■ Try it ■
The records below need to be repeated exactly, with every picture left out.

◇ ◇ ◇

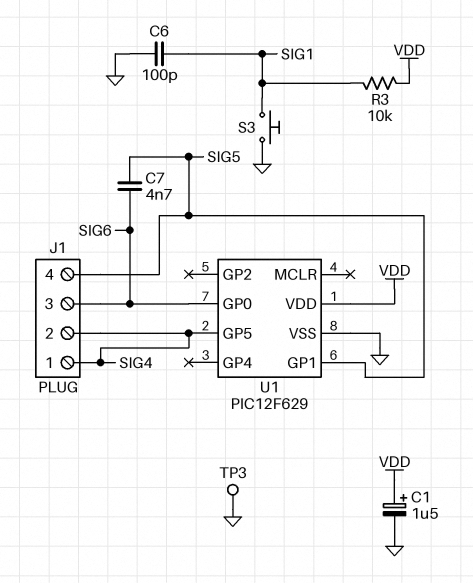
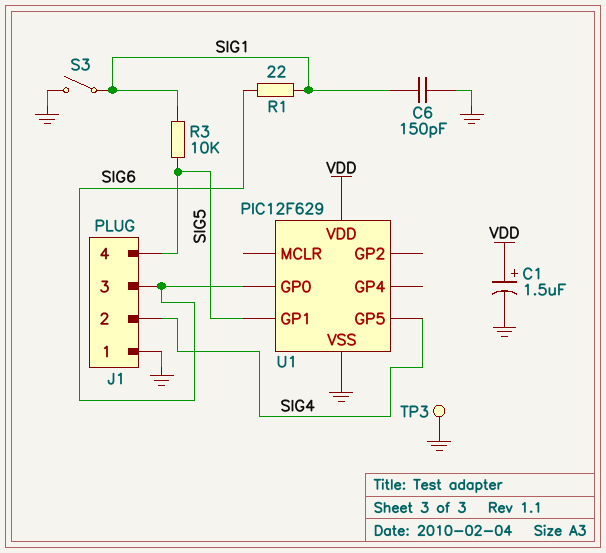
C6: 100pF (GND, SIG1) -> 150pF (GND, SIG1)
C7: 4.7nF (SIG5, SIG6) -> none
J1 pin 1: SIG4 -> GND
R1: none -> 22 (SIG1, SIG6)
R3: 10k (SIG1, VDD) -> 10k (SIG1, SIG5)
S3: button (GND, SIG1) -> switch (GND, SIG1)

◇ ◇ ◇

■ Task answer ■
C6: 100pF (GND, SIG1) -> 150pF (GND, SIG1)
C7: 4.7nF (SIG5, SIG6) -> none
J1 pin 1: SIG4 -> GND
R1: none -> 22 (SIG1, SIG6)
R3: 10k (SIG1, VDD) -> 10k (SIG1, SIG5)
S3: button (GND, SIG1) -> switch (GND, SIG1)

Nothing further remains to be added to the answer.